▸ **Task to complete**:
The answer is one number. Say how many lines in the entries below include the word "purple".

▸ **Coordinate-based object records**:
-- Opening Marker --
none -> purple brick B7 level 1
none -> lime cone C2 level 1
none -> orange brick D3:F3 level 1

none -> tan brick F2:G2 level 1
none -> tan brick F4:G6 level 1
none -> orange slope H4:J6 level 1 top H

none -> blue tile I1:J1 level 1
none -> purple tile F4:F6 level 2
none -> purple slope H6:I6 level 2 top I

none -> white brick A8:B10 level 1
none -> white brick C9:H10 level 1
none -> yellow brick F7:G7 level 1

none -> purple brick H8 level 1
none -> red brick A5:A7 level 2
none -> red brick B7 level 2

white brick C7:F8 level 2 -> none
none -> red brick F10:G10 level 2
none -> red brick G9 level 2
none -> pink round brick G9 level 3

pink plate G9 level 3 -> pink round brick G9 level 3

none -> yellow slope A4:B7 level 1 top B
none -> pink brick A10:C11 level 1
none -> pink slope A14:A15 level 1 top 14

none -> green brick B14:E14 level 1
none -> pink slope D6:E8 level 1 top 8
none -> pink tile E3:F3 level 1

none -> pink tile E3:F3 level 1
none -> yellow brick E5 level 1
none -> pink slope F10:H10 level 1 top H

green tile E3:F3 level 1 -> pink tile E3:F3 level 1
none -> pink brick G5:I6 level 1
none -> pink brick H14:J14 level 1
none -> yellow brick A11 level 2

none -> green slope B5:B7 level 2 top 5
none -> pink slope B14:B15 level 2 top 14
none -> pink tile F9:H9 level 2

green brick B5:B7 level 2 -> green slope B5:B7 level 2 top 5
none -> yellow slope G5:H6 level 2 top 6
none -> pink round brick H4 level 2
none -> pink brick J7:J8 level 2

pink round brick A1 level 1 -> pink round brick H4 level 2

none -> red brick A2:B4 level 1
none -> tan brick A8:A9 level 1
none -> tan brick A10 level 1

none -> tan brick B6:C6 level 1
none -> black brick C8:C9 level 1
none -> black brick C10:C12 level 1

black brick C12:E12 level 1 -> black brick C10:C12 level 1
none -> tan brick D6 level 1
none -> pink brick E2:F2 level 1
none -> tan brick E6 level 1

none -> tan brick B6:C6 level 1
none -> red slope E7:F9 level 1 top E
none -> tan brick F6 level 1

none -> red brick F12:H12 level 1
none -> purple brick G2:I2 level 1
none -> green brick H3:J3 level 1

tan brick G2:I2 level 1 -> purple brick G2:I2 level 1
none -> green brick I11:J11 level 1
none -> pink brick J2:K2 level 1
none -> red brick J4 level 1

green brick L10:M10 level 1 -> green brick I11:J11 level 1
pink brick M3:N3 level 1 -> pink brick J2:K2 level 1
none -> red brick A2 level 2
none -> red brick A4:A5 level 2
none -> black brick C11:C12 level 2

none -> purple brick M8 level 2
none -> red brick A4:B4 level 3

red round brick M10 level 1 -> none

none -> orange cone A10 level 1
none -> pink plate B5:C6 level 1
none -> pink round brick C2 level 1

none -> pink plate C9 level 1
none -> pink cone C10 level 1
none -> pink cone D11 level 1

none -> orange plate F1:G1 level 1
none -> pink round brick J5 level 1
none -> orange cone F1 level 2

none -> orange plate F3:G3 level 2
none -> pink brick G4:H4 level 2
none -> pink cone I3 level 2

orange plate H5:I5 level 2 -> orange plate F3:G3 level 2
-- Closing Marker --
▸ **Finished task**:
7